ASSIGNMENT - The whole of the data must be transcribed exactly.

Before-and-after change data -
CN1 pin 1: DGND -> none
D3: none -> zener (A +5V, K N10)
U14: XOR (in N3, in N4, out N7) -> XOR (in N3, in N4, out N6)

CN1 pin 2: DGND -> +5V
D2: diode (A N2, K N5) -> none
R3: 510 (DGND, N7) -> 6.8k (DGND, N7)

EXPECTED ANSWER -
CN1 pin 1: DGND -> none
D3: none -> zener (A +5V, K N10)
U14: XOR (in N3, in N4, out N7) -> XOR (in N3, in N4, out N6)

CN1 pin 2: DGND -> +5V
D2: diode (A N2, K N5) -> none
R3: 510 (DGND, N7) -> 6.8k (DGND, N7)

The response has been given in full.